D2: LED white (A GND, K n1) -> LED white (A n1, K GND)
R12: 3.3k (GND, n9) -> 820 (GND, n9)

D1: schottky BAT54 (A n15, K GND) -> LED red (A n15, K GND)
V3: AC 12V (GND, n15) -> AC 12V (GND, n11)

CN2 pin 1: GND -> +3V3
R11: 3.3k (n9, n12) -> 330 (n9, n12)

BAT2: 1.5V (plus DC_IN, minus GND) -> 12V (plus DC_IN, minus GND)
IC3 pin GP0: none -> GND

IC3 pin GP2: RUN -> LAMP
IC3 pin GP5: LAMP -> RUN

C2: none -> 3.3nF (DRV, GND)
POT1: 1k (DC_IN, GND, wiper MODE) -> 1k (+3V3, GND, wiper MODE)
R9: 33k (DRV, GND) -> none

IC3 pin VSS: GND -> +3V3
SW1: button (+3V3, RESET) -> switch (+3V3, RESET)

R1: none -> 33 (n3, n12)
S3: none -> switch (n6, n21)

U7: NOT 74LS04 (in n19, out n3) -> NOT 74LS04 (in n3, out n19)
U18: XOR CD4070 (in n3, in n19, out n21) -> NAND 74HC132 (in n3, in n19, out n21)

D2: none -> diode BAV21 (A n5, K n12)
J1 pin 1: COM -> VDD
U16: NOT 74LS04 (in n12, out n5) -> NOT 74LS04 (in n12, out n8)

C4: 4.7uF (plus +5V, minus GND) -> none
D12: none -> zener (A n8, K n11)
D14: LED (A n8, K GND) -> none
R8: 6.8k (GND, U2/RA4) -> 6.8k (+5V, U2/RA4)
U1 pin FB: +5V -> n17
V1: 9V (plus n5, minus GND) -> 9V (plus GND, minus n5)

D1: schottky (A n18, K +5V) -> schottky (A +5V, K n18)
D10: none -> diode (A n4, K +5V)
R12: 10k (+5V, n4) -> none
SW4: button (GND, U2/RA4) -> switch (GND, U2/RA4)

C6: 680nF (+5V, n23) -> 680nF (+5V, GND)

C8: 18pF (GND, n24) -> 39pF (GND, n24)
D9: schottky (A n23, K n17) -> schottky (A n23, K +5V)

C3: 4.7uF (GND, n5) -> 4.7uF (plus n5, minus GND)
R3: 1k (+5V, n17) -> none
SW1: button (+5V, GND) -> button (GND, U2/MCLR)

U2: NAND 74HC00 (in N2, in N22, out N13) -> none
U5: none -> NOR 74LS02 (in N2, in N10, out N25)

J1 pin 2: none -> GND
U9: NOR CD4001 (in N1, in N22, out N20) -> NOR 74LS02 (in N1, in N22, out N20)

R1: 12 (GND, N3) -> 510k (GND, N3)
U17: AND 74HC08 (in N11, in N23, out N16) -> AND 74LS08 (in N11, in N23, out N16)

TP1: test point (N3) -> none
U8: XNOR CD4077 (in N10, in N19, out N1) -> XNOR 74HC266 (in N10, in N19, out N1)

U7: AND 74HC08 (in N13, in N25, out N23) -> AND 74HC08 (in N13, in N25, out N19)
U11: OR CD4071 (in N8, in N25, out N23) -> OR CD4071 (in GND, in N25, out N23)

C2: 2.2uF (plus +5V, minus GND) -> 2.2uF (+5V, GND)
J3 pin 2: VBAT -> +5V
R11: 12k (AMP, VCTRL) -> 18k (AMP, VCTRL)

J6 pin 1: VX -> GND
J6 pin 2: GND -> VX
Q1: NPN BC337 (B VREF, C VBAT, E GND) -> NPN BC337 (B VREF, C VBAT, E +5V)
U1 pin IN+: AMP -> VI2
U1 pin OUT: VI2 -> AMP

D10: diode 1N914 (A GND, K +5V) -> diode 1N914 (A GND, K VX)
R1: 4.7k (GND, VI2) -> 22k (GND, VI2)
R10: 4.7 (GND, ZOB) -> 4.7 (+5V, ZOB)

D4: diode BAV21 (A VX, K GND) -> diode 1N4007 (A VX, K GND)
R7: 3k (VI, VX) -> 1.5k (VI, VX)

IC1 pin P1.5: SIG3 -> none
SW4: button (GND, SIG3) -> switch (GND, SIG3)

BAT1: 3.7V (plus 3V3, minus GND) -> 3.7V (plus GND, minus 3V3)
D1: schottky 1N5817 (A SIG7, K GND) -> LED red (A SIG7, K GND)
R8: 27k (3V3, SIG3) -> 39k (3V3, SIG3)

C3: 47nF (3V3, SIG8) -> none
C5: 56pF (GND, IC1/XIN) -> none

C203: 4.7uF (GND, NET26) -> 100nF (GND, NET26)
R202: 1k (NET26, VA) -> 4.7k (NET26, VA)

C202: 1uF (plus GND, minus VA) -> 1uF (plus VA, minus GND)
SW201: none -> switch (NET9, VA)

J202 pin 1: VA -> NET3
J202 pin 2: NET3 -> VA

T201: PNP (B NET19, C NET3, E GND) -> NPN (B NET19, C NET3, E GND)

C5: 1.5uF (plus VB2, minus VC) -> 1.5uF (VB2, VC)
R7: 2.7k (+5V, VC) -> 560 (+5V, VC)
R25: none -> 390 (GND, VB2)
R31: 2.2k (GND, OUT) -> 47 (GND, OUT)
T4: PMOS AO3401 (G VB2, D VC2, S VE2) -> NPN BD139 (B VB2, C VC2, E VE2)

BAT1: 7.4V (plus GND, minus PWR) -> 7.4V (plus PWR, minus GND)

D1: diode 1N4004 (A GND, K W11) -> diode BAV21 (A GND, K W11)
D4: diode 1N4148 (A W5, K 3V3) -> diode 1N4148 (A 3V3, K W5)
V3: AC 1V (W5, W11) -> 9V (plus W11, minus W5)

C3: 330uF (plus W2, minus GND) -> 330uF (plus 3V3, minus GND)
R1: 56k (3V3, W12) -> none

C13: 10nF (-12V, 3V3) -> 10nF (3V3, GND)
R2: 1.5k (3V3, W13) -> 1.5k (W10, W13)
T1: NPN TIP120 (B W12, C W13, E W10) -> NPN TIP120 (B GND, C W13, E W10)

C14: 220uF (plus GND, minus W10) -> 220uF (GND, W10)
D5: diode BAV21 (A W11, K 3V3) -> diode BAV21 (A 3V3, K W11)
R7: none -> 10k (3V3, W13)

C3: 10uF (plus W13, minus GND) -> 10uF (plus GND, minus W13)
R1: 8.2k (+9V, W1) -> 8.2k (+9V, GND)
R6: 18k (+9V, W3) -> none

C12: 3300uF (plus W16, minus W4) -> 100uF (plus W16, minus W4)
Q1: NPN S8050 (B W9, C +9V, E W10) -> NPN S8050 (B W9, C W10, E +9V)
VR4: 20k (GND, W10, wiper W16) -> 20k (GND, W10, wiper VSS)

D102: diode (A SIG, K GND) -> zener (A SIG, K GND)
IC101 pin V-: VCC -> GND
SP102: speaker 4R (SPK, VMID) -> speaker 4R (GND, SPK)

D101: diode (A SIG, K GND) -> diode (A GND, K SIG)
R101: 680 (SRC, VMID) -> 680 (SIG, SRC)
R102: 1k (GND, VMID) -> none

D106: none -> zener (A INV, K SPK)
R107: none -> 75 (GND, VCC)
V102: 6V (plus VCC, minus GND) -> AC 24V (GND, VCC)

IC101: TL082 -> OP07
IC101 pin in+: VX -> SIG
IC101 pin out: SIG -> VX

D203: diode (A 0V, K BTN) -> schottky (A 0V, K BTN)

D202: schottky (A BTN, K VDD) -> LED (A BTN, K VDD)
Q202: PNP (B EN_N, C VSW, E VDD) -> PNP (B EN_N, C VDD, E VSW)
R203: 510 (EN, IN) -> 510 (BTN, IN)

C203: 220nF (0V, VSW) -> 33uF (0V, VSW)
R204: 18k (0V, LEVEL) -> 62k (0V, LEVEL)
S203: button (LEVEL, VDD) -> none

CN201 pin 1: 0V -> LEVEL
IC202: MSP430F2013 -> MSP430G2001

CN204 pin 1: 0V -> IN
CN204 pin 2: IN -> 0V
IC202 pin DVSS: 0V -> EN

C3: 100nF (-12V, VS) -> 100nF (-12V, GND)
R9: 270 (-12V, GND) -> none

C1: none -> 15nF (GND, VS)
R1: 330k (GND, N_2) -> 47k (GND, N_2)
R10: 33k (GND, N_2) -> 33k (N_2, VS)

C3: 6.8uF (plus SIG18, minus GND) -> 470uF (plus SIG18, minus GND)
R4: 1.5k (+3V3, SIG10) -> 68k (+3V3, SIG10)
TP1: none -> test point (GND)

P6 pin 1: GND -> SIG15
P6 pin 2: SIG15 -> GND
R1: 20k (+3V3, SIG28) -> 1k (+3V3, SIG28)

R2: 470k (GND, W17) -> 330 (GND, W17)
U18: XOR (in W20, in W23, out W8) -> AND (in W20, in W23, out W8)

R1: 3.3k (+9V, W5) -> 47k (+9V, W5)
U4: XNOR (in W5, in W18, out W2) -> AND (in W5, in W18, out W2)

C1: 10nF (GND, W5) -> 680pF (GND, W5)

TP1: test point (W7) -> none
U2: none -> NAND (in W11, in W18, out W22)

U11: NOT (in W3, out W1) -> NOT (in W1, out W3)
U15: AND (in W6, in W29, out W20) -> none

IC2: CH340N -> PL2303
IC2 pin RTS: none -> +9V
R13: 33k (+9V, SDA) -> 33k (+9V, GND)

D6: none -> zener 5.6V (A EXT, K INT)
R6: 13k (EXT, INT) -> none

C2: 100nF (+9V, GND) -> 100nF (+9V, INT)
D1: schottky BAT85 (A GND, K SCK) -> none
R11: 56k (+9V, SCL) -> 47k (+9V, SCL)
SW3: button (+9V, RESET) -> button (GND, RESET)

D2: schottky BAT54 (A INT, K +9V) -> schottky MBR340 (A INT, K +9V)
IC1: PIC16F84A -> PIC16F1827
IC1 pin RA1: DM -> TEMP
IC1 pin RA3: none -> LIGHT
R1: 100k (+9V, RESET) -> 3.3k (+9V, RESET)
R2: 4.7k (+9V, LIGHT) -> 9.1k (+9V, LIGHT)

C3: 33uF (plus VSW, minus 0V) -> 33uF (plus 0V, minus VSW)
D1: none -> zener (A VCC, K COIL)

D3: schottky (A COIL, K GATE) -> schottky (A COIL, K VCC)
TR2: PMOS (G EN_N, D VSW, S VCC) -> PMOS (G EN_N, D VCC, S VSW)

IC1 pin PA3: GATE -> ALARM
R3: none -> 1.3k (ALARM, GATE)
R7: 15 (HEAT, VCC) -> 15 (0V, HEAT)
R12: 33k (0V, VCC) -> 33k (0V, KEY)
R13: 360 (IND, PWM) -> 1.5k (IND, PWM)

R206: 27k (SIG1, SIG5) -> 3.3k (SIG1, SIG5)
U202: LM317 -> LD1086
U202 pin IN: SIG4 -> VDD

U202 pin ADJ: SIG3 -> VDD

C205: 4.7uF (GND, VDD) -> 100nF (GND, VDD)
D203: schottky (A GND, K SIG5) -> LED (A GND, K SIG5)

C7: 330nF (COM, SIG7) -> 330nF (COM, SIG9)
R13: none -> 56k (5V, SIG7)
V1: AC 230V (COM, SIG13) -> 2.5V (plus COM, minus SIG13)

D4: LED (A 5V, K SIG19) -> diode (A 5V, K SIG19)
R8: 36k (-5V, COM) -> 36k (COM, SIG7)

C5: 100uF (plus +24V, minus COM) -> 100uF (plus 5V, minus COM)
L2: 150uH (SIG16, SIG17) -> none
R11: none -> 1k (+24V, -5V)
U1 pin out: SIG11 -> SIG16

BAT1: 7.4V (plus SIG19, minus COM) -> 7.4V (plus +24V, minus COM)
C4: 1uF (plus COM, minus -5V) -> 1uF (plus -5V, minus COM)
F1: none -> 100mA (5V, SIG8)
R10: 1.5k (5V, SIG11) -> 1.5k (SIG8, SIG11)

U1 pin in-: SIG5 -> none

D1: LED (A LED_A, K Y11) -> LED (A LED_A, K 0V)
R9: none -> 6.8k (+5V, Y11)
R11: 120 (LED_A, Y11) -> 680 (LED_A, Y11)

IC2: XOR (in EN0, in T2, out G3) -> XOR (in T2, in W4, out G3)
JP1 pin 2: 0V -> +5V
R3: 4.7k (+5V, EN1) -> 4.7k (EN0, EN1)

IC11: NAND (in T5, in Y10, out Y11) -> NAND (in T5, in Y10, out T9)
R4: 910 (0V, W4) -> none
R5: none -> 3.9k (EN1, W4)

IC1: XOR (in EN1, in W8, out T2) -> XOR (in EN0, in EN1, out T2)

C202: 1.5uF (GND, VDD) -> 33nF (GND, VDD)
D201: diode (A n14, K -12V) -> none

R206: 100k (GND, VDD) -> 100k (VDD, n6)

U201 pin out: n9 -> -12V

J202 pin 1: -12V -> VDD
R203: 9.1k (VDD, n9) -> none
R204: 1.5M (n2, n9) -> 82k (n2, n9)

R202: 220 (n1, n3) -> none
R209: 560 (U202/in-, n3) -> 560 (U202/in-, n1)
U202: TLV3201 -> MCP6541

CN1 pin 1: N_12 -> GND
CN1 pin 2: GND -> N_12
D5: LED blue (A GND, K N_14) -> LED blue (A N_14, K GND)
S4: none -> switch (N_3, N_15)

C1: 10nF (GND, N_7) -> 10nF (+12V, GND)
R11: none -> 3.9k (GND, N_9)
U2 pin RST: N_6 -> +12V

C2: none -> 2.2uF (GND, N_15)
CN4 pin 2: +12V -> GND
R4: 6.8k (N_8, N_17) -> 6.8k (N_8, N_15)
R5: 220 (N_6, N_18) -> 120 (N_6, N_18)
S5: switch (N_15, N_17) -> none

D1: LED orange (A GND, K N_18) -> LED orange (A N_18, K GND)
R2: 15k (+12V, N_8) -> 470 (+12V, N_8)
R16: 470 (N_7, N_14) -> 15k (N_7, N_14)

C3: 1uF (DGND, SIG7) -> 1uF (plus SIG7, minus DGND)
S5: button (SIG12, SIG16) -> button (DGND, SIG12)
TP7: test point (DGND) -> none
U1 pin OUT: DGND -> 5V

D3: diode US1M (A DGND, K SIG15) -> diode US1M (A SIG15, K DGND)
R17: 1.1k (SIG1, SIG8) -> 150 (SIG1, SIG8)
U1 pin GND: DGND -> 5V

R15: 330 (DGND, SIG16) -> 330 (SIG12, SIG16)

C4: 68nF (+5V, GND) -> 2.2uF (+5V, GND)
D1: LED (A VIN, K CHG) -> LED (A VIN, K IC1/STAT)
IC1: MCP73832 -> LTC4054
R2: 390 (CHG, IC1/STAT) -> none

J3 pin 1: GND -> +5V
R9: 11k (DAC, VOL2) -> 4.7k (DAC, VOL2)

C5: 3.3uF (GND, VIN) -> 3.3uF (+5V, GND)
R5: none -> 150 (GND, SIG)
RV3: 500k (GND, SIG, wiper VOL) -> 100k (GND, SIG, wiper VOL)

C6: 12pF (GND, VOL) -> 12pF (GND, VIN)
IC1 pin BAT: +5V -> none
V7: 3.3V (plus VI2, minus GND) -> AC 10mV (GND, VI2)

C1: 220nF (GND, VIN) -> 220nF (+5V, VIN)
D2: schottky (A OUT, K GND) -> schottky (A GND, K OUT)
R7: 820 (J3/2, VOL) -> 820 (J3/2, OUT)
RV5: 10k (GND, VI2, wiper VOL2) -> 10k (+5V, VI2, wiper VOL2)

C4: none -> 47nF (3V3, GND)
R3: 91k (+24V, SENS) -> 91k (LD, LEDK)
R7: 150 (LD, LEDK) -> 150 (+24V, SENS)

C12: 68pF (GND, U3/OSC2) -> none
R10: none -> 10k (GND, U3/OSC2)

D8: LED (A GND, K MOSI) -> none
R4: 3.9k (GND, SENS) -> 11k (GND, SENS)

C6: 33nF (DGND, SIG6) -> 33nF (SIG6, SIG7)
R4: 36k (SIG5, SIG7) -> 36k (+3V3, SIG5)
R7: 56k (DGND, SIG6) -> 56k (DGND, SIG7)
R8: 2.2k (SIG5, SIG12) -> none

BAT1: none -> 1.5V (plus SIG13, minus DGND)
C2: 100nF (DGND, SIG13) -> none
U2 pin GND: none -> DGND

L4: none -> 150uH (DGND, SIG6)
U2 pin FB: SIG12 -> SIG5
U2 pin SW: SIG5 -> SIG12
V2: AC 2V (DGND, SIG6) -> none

------------------------

> [Task description]: Please, from the material above, copy only the lines from the line with "R202: 220 (n1, n3) -> none" up to and including the line with "C3: 1uF (DGND, SIG7)", exactly as written.

> [Response to the task]:
R202: 220 (n1, n3) -> none
R209: 560 (U202/in-, n3) -> 560 (U202/in-, n1)
U202: TLV3201 -> MCP6541

CN1 pin 1: N_12 -> GND
CN1 pin 2: GND -> N_12
D5: LED blue (A GND, K N_14) -> LED blue (A N_14, K GND)
S4: none -> switch (N_3, N_15)

C1: 10nF (GND, N_7) -> 10nF (+12V, GND)
R11: none -> 3.9k (GND, N_9)
U2 pin RST: N_6 -> +12V

C2: none -> 2.2uF (GND, N_15)
CN4 pin 2: +12V -> GND
R4: 6.8k (N_8, N_17) -> 6.8k (N_8, N_15)
R5: 220 (N_6, N_18) -> 120 (N_6, N_18)
S5: switch (N_15, N_17) -> none

D1: LED orange (A GND, K N_18) -> LED orange (A N_18, K GND)
R2: 15k (+12V, N_8) -> 470 (+12V, N_8)
R16: 470 (N_7, N_14) -> 15k (N_7, N_14)

C3: 1uF (DGND, SIG7) -> 1uF (plus SIG7, minus DGND)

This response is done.